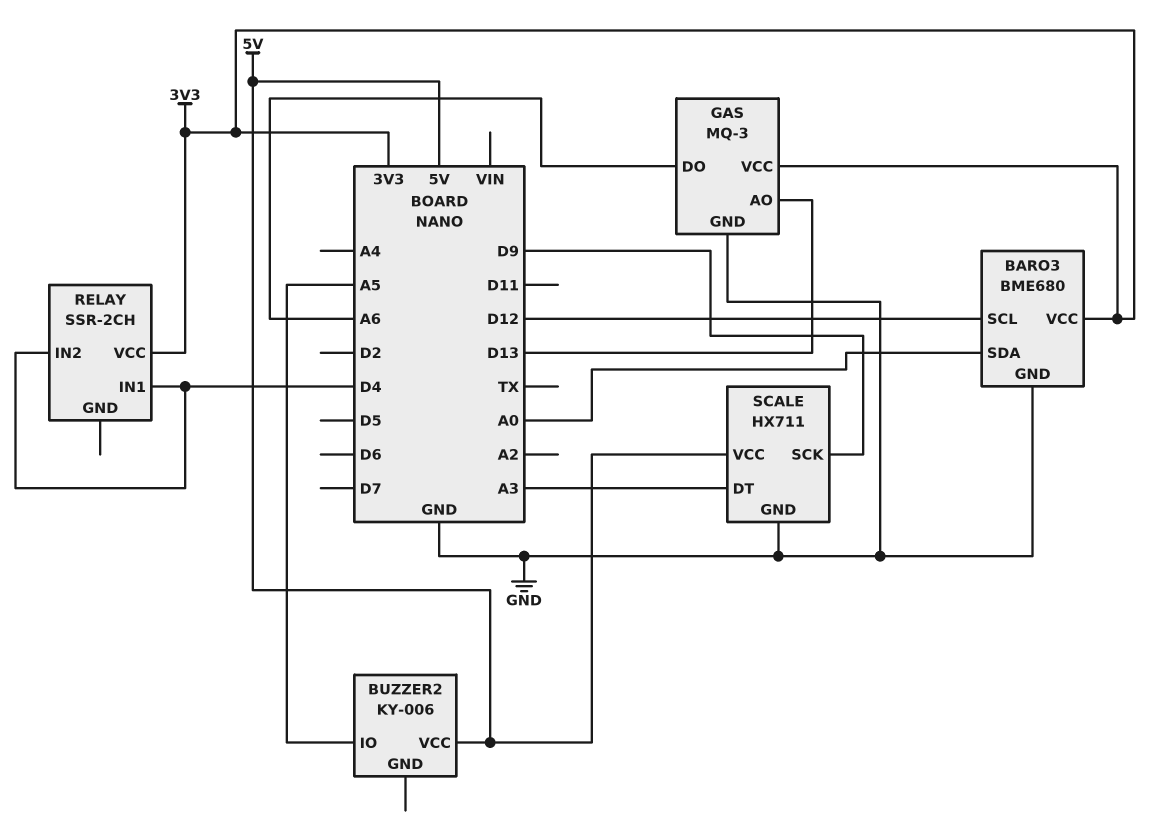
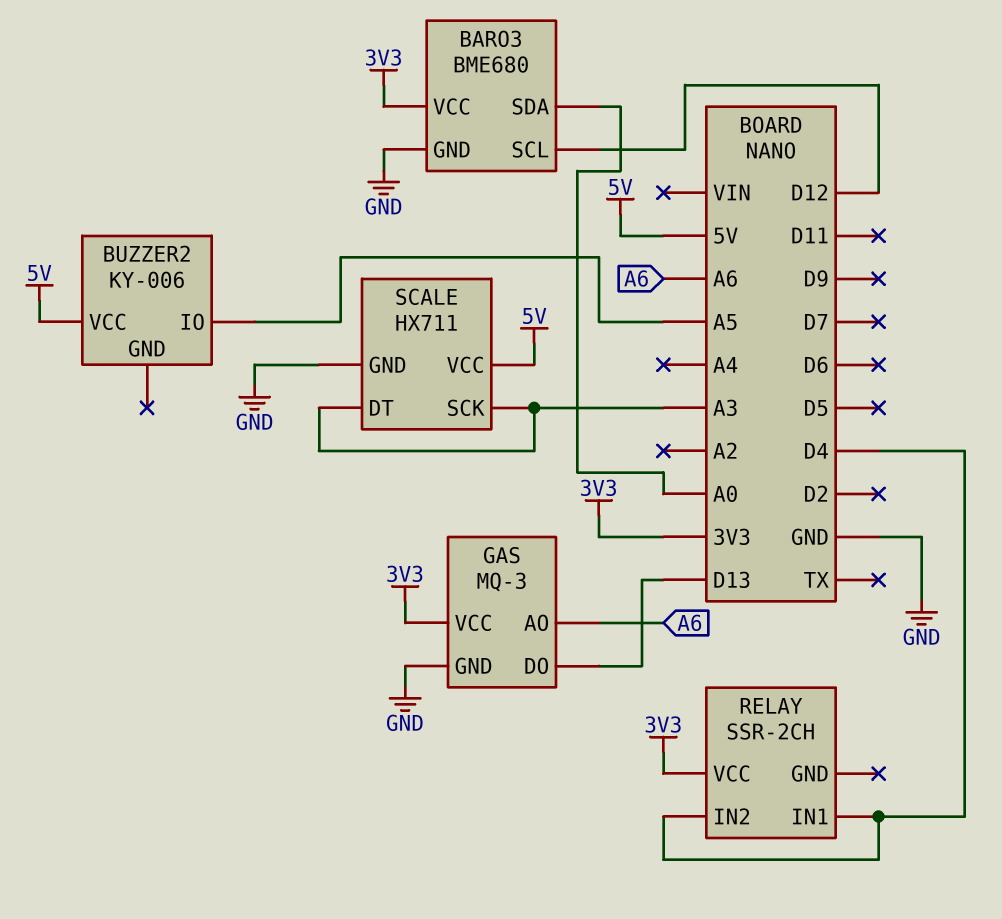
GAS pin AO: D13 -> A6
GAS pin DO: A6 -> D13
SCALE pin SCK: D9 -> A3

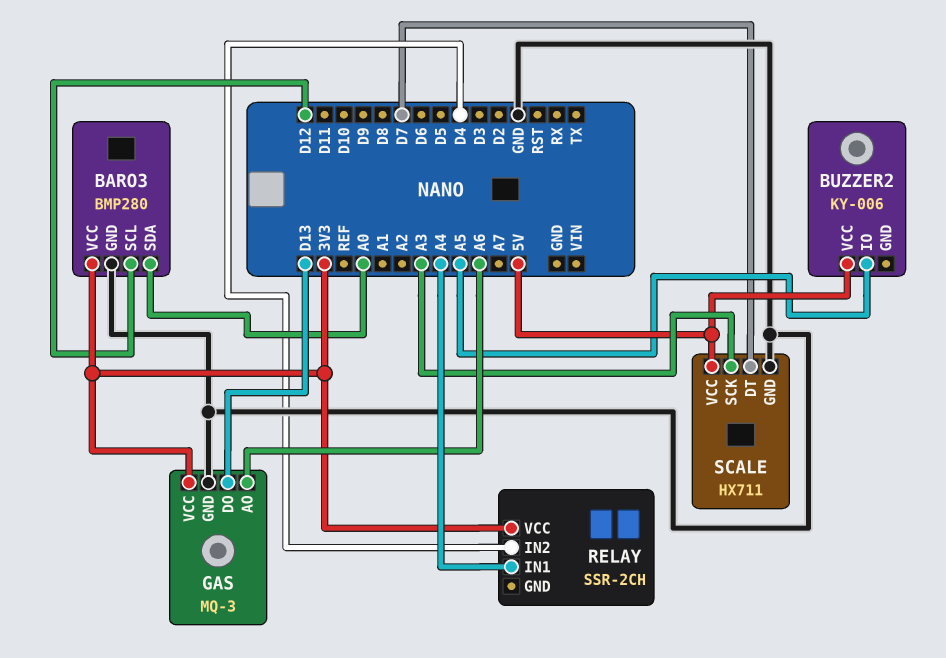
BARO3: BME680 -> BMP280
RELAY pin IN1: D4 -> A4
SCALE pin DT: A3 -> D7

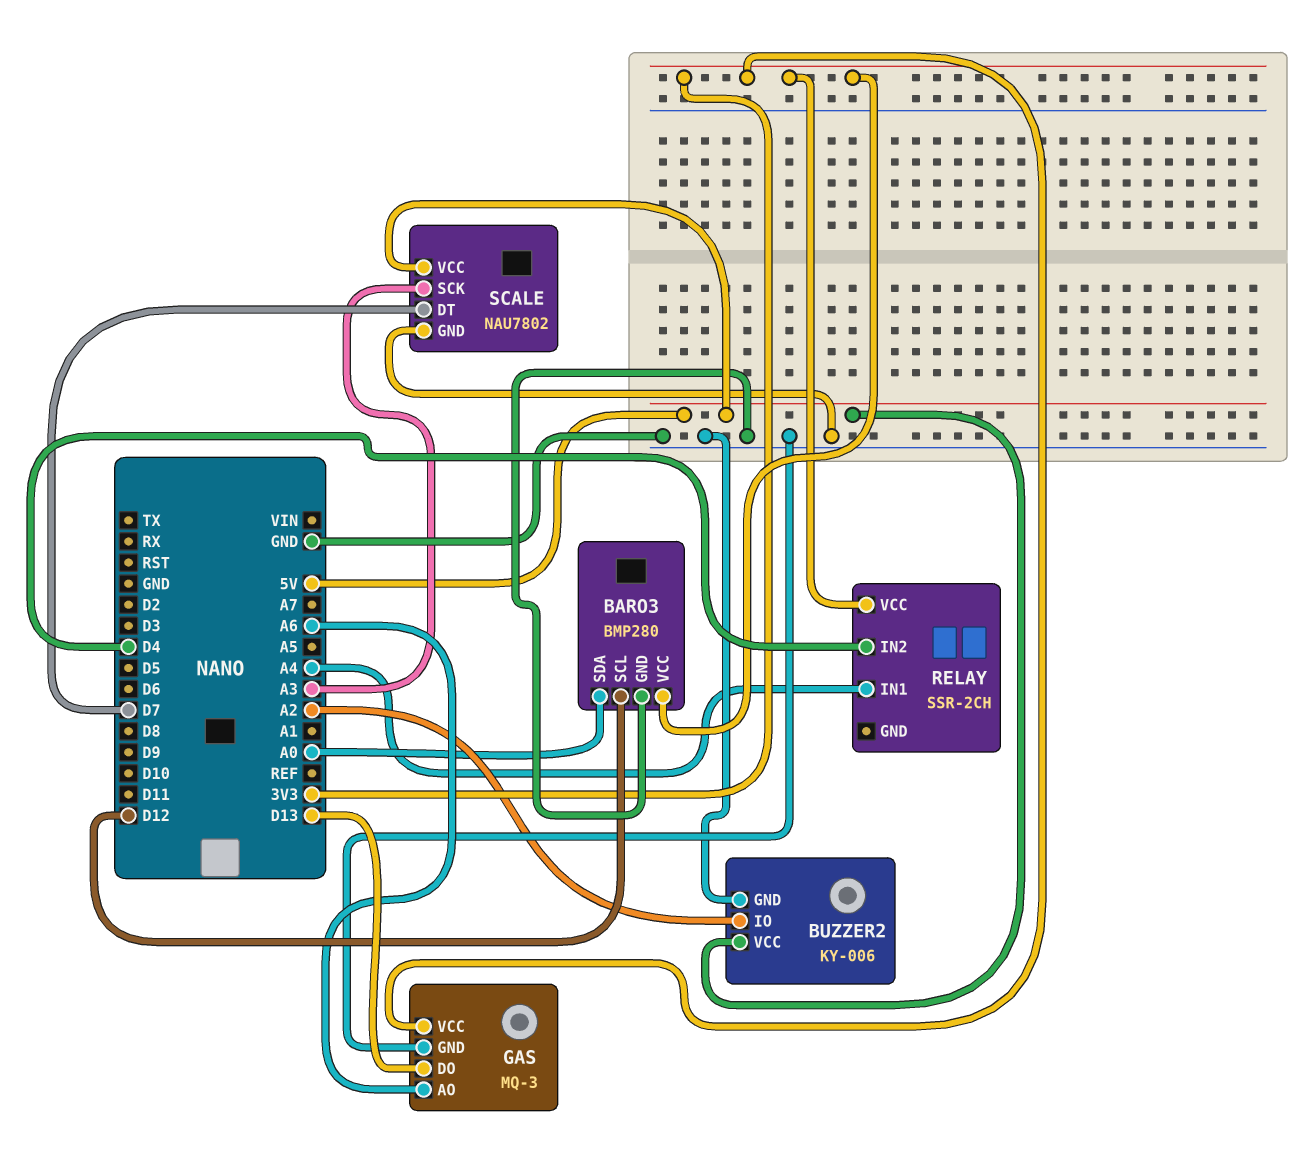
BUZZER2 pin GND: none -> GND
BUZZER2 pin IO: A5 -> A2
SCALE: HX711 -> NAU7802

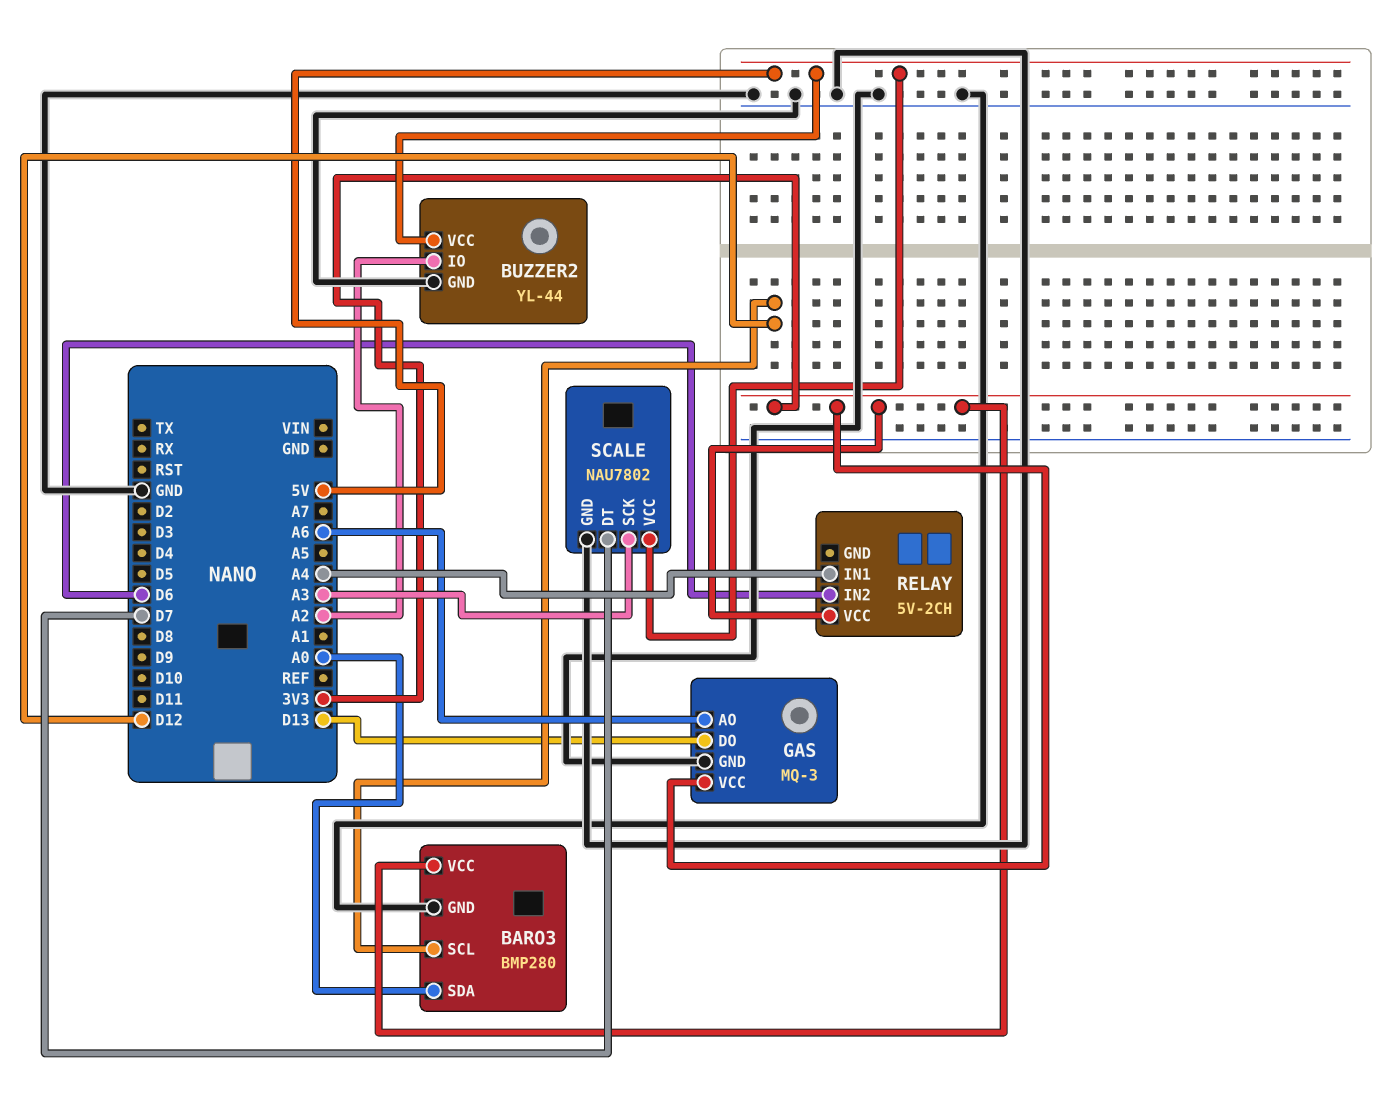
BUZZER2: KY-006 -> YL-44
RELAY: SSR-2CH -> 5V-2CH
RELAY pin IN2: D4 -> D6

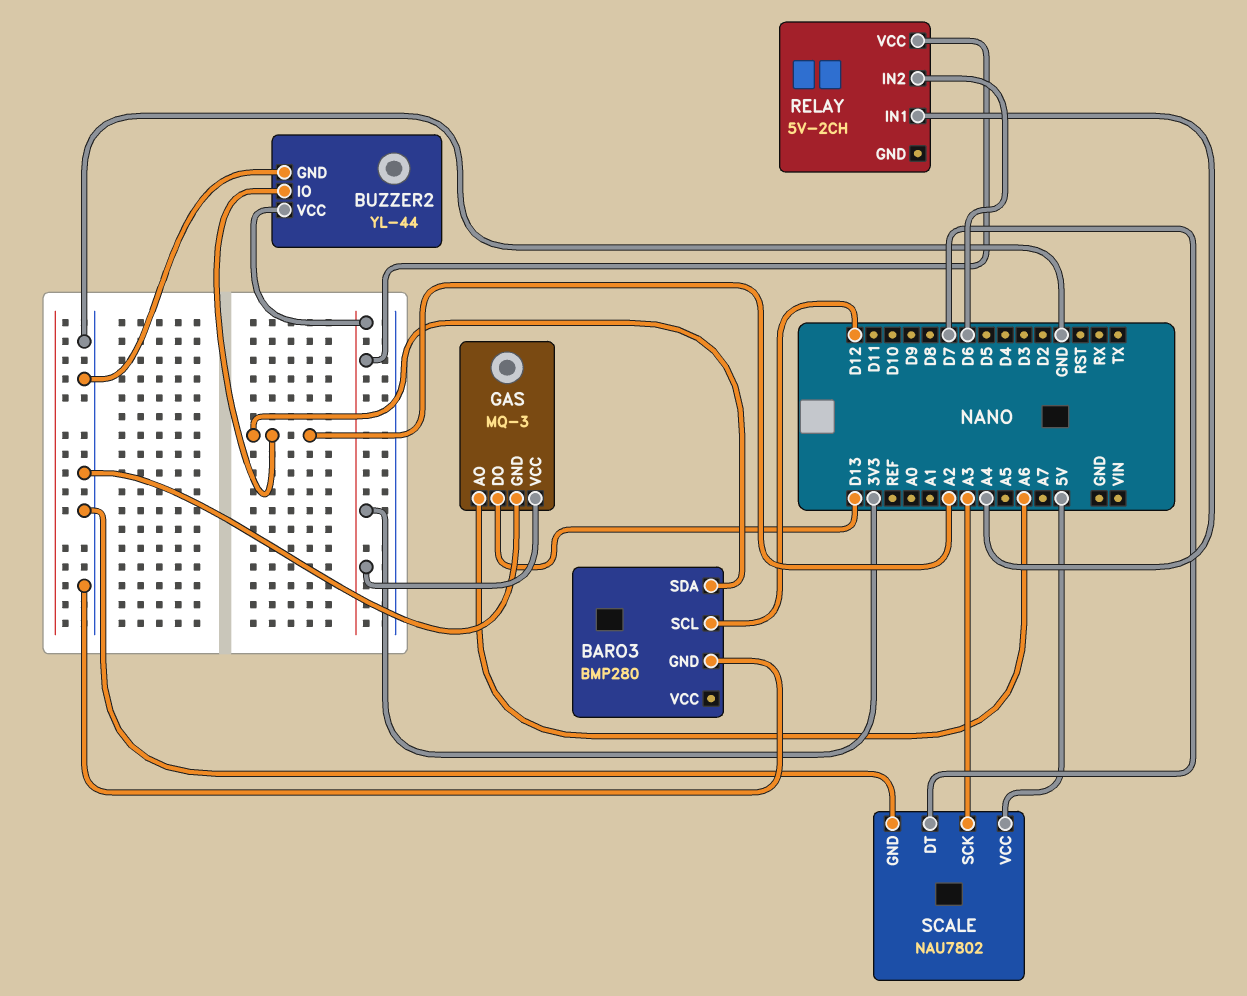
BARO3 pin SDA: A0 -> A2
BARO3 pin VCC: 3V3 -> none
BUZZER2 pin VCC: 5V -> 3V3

▸ What is expected
Retype each entry above character for character; pictures stay out.

▸ Solved exercise
GAS pin AO: D13 -> A6
GAS pin DO: A6 -> D13
SCALE pin SCK: D9 -> A3

BARO3: BME680 -> BMP280
RELAY pin IN1: D4 -> A4
SCALE pin DT: A3 -> D7

BUZZER2 pin GND: none -> GND
BUZZER2 pin IO: A5 -> A2
SCALE: HX711 -> NAU7802

BUZZER2: KY-006 -> YL-44
RELAY: SSR-2CH -> 5V-2CH
RELAY pin IN2: D4 -> D6

BARO3 pin SDA: A0 -> A2
BARO3 pin VCC: 3V3 -> none
BUZZER2 pin VCC: 5V -> 3V3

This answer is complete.